What the exercise asks
Scan the data below and pick out the lines containing the word "rosy".

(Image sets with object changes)
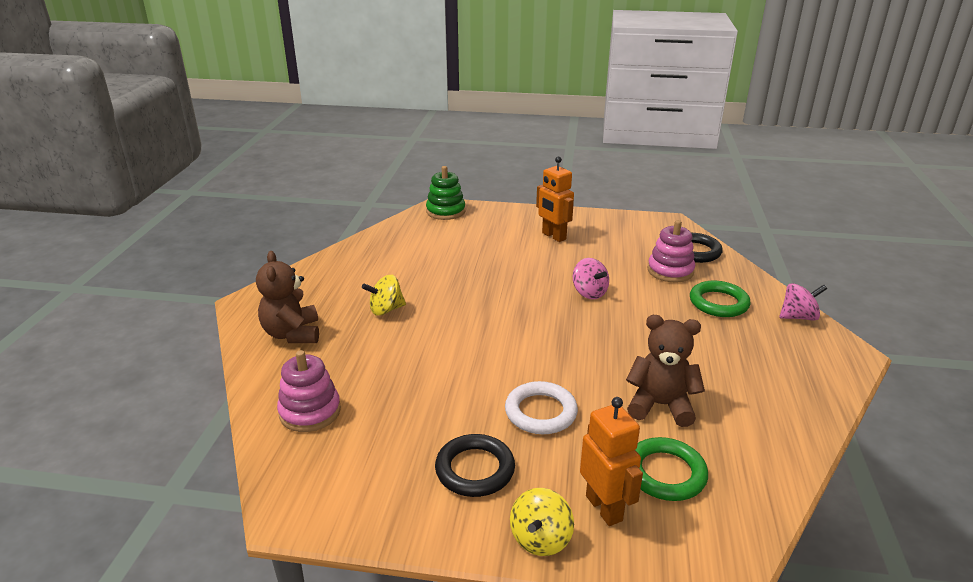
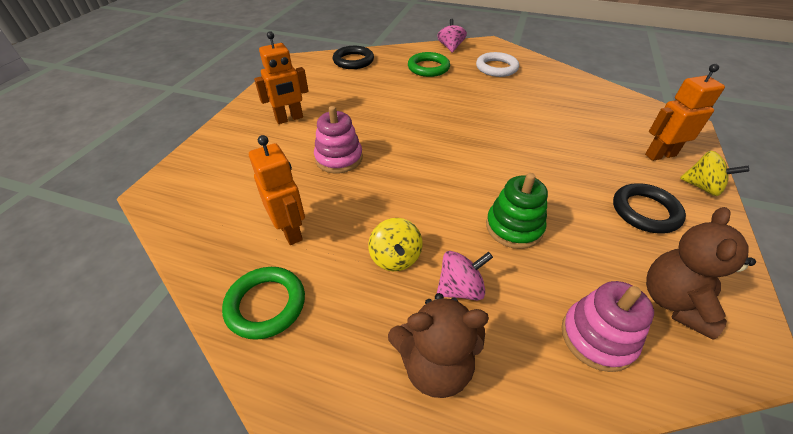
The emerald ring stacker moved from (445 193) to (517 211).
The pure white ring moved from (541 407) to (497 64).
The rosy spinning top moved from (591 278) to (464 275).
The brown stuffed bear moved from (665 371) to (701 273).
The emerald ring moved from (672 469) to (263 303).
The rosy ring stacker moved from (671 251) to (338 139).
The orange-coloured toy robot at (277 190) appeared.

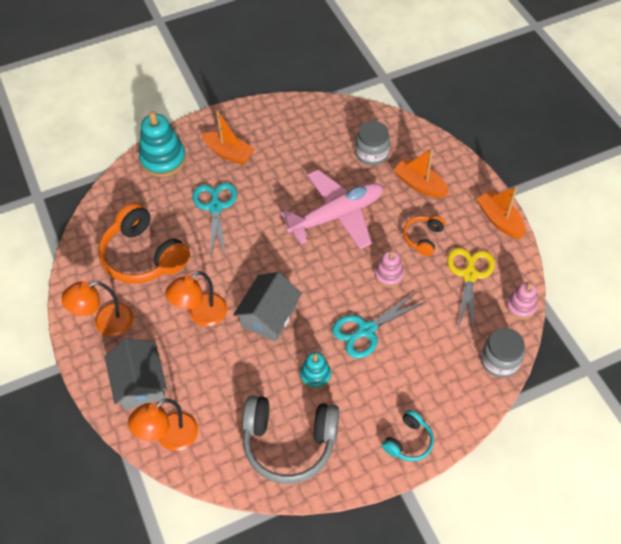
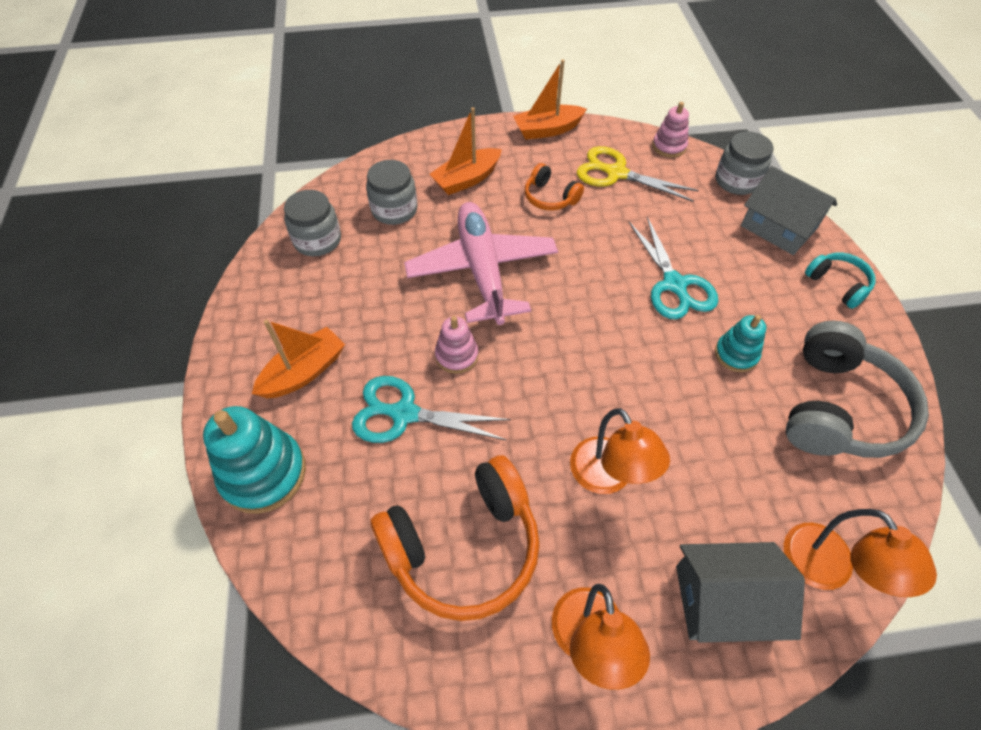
The gray cottage moved from (267 307) to (789 210).
The rosy ring stacker moved from (389 269) to (457 345).
The gray preserve jar at (312 223) appeared.

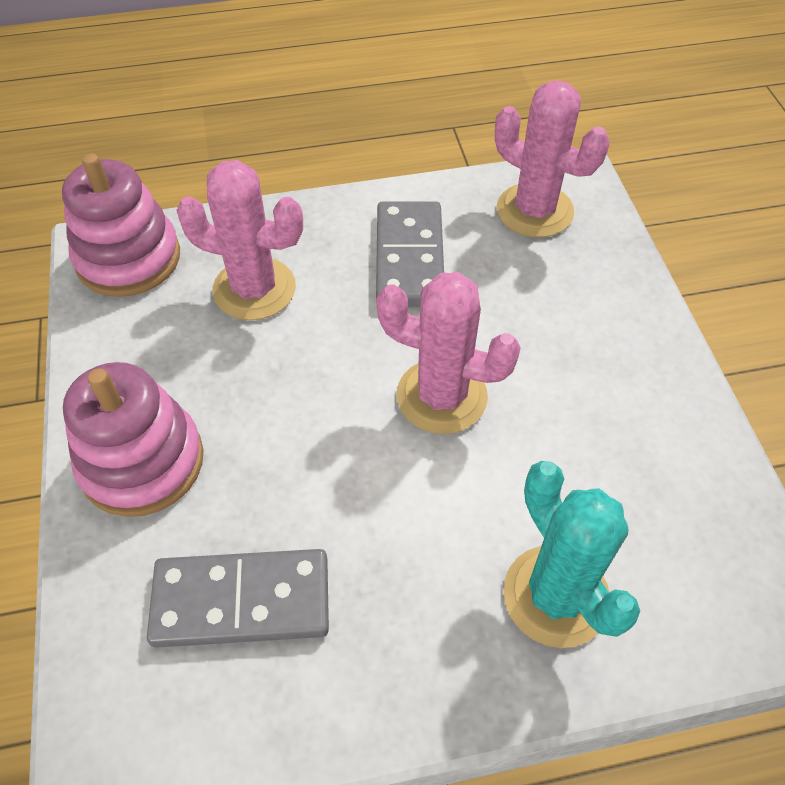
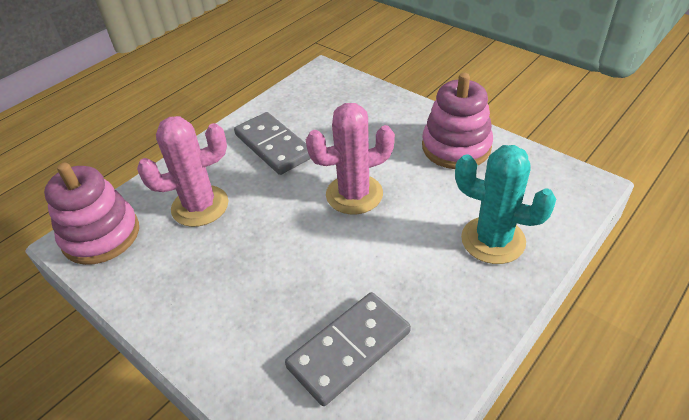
The rosy ring stacker moved from (133 439) to (457 121).
The rosy prickly plant at (552 158) disappeared.

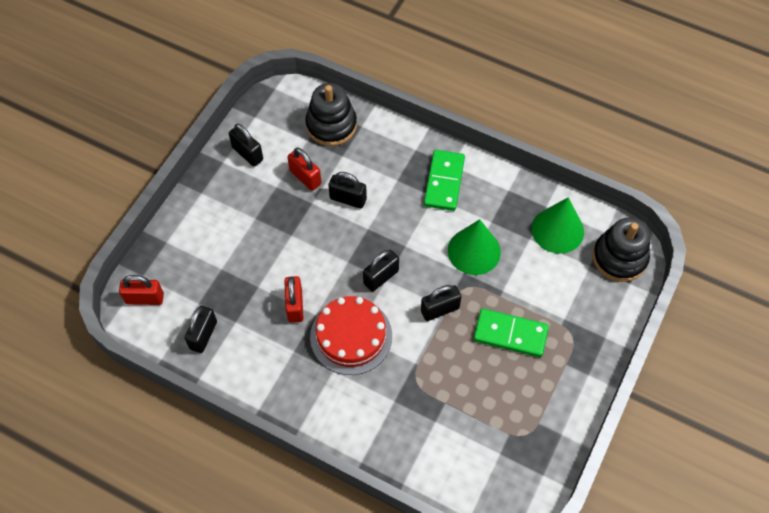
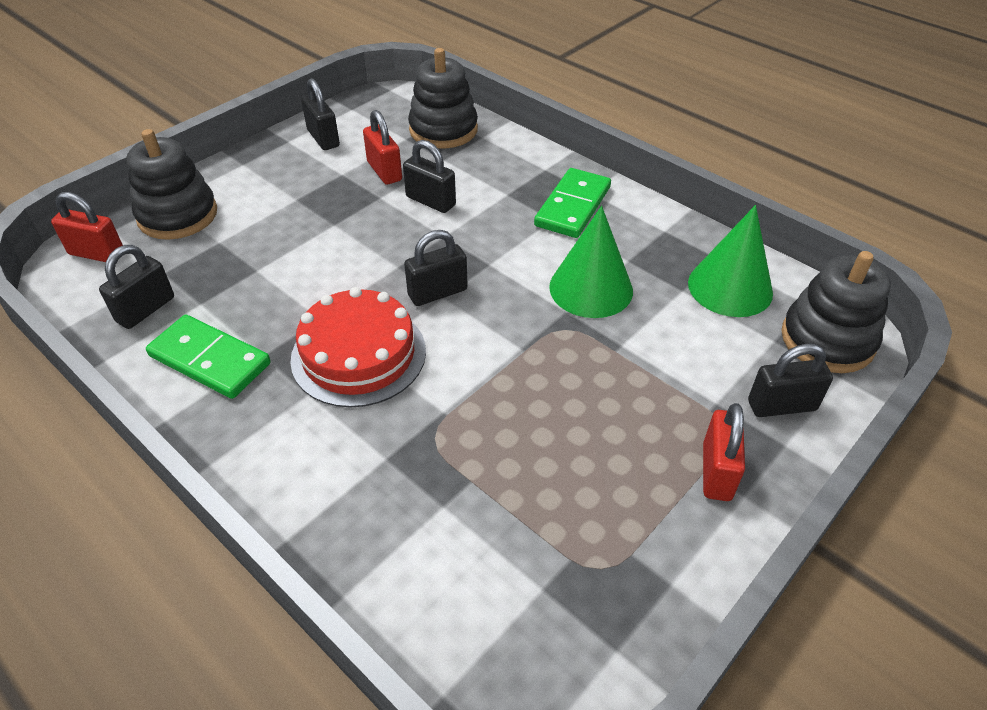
The scarlet padlock moved from (294 299) to (724 452).
The ebony padlock moved from (441 303) to (790 380).
The emerald domino moved from (511 333) to (208 357).
The ebony ring stacker at (171 184) appeared.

Reply to the task
The rosy spinning top moved from (591 278) to (464 275).
The rosy ring stacker moved from (671 251) to (338 139).
The rosy ring stacker moved from (389 269) to (457 345).
The rosy ring stacker moved from (133 439) to (457 121).
The rosy prickly plant at (552 158) disappeared.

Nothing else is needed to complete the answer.